Stored data:
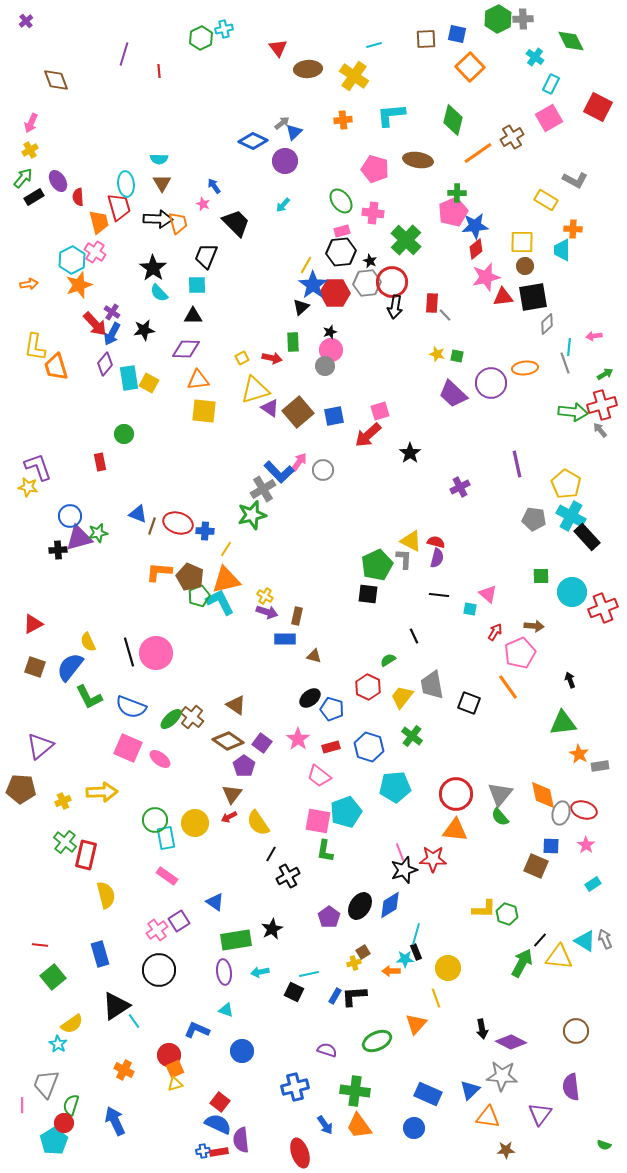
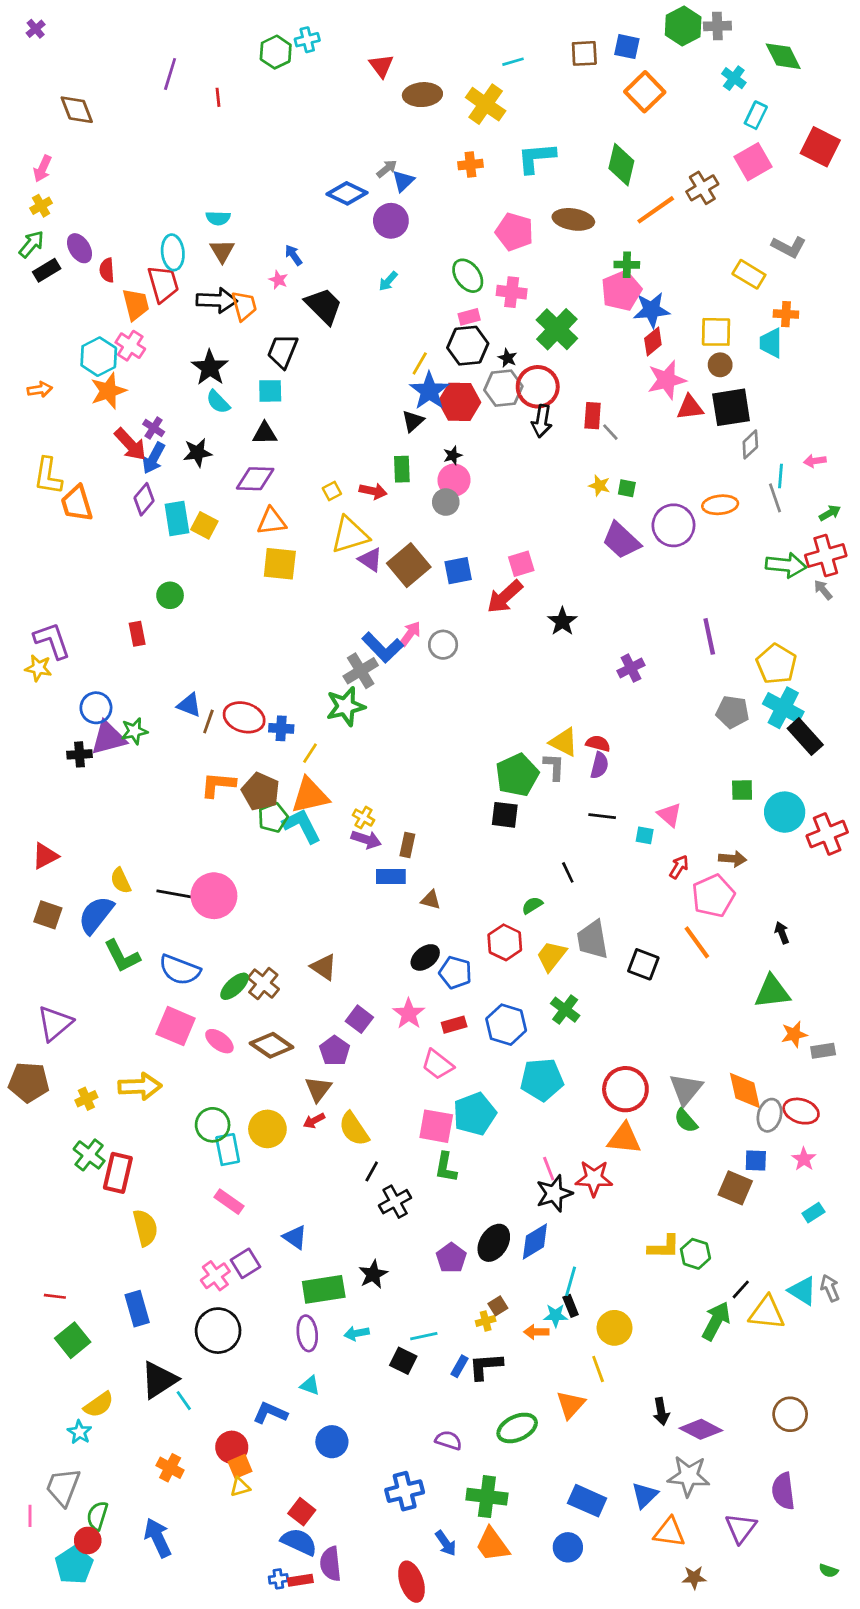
black line: (129, 652) -> (177, 894), turned -64
brown diamond: (228, 741) -> (272, 1045), moved
orange star: (579, 754) -> (794, 1034), turned 30

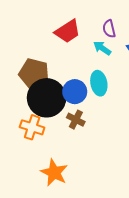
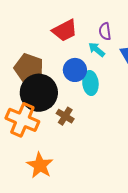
blue circle: (75, 92) -> (75, 70), moved
orange cross: (32, 127) -> (22, 120), size x1.4

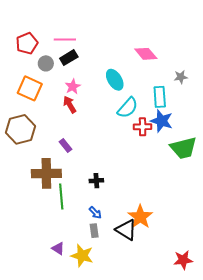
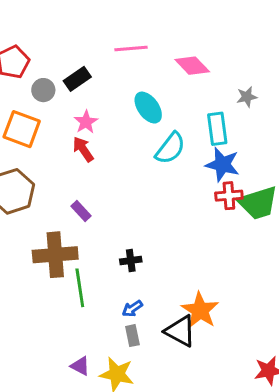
pink line: (65, 40) -> (131, 48), moved
red cross: (143, 127) -> (229, 196), moved
blue arrow: (95, 213) -> (132, 309), turned 104

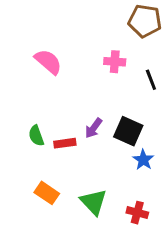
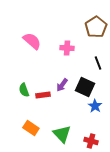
brown pentagon: (145, 21) -> (96, 27), moved, turned 30
pink cross: (115, 62) -> (67, 48), moved
black line: (151, 80) -> (98, 63), moved

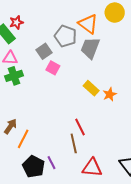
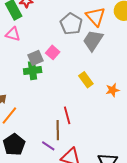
gray square: (44, 51) -> (36, 58), moved
green cross: (14, 76) -> (33, 71), moved
orange star: (110, 94) -> (113, 90), moved
purple line: (52, 163) -> (48, 146), moved, turned -40

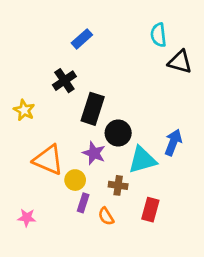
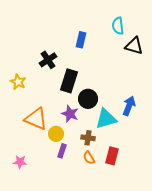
blue rectangle: (82, 39) -> (81, 40), moved, turned -35
orange semicircle: (106, 216) -> (89, 158), moved

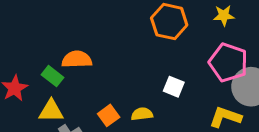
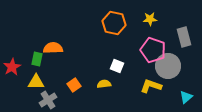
green rectangle: (53, 76) -> (37, 59), turned 64
yellow semicircle: (142, 114) -> (104, 84), moved

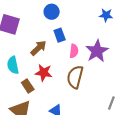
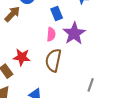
blue rectangle: (60, 35) -> (57, 14), moved
brown arrow: (39, 48) -> (12, 14), moved

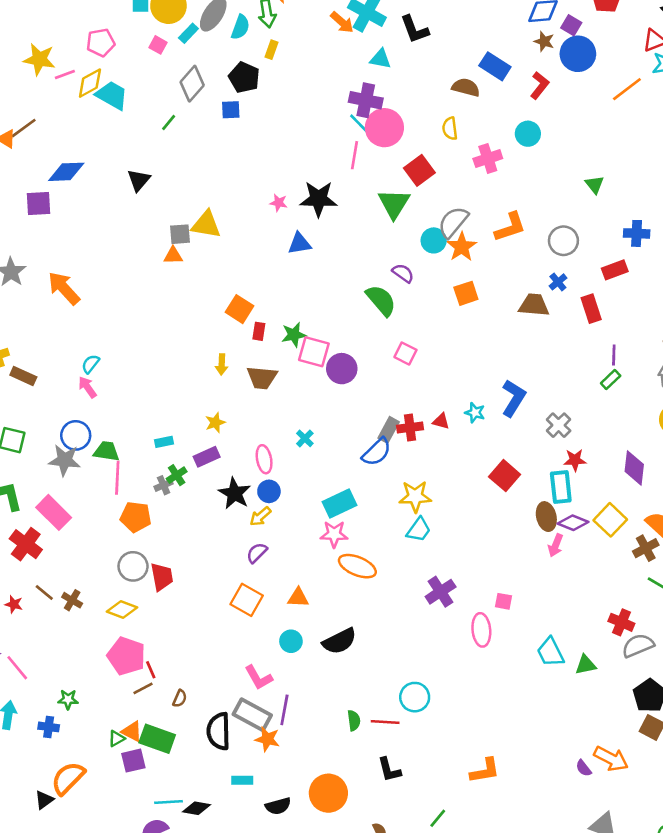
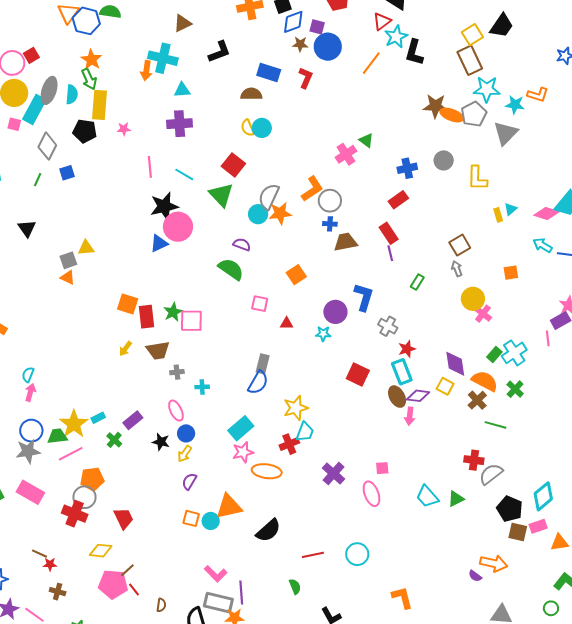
orange arrow: (342, 22) -> (146, 71), turned 72
black L-shape: (415, 29) -> (220, 52), moved, turned -75
cyan rectangle: (188, 33) -> (34, 109), size x1.8
yellow rectangle: (271, 50) -> (99, 105), size x2.0
blue square: (231, 110) -> (67, 173), moved
cyan line: (360, 124) -> (184, 174), moved
pink circle: (384, 128) -> (178, 227), moved
cyan circle: (528, 134) -> (262, 128), moved
pink line: (354, 155) -> (150, 167), moved
pink cross: (488, 159) -> (346, 154), moved
pink star: (279, 203) -> (124, 129), moved
yellow triangle: (206, 225) -> (86, 248), size x0.7
gray circle: (563, 241) -> (330, 201), moved
orange star: (462, 247) -> (280, 213), turned -30
orange triangle: (173, 256) -> (68, 278), turned 42
blue cross: (558, 282) -> (330, 224), moved, turned -32
orange square: (466, 293) -> (296, 275), moved
red rectangle: (259, 331) -> (146, 317), size x1.6
purple line: (614, 355) -> (390, 253), moved
yellow arrow: (222, 364) -> (125, 349), turned 49
purple circle: (342, 369) -> (335, 312), moved
pink arrow: (87, 387) -> (30, 392), turned 66
blue L-shape: (514, 398) -> (364, 297), moved
red triangle: (441, 421) -> (287, 323), moved
yellow star: (215, 423) -> (74, 424), moved, size x1.8
red cross: (410, 428) -> (289, 444), moved
cyan cross: (305, 438) -> (202, 387), turned -32
purple diamond: (634, 468) -> (455, 364), moved
pink line: (117, 478) -> (71, 454), turned 75
gray cross: (164, 485) -> (177, 372), moved, turned 32
black star: (235, 493) -> (161, 442), size x0.7
yellow square: (610, 520) -> (445, 386), size x0.7
red cross: (26, 544) -> (75, 514), moved
gray circle: (133, 566) -> (84, 497), moved
orange triangle: (298, 598) -> (229, 506), size x1.6
brown cross: (72, 600) -> (58, 592), moved
orange square: (247, 600) -> (191, 518), size x0.7
red star: (14, 604) -> (50, 564), moved
cyan circle: (291, 641) -> (211, 521), moved
brown line: (143, 688) -> (127, 570), moved
cyan circle: (415, 697) -> (357, 554), moved
red line: (385, 722) -> (313, 555), moved
orange L-shape: (485, 771) -> (402, 598), turned -80

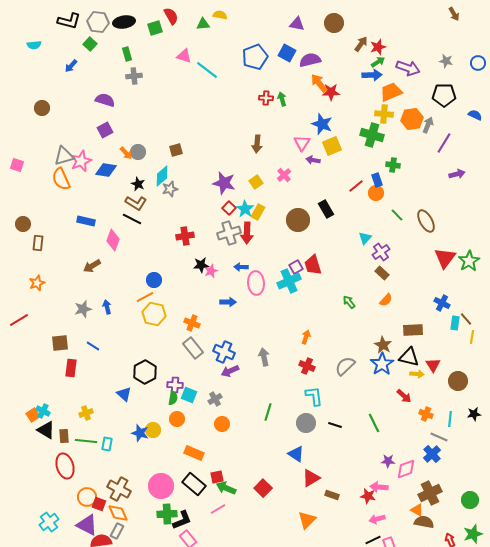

Problem to solve: Leave the pictures aside. Set down exactly the lines from the one with "yellow star: (215, 423)" through the final line of the listing above.

Written answer:
yellow star: (215, 423) -> (74, 424), moved, size x1.8
red cross: (410, 428) -> (289, 444), moved
cyan cross: (305, 438) -> (202, 387), turned -32
purple diamond: (634, 468) -> (455, 364), moved
pink line: (117, 478) -> (71, 454), turned 75
gray cross: (164, 485) -> (177, 372), moved, turned 32
black star: (235, 493) -> (161, 442), size x0.7
yellow square: (610, 520) -> (445, 386), size x0.7
red cross: (26, 544) -> (75, 514), moved
gray circle: (133, 566) -> (84, 497), moved
orange triangle: (298, 598) -> (229, 506), size x1.6
brown cross: (72, 600) -> (58, 592), moved
orange square: (247, 600) -> (191, 518), size x0.7
red star: (14, 604) -> (50, 564), moved
cyan circle: (291, 641) -> (211, 521), moved
brown line: (143, 688) -> (127, 570), moved
cyan circle: (415, 697) -> (357, 554), moved
red line: (385, 722) -> (313, 555), moved
orange L-shape: (485, 771) -> (402, 598), turned -80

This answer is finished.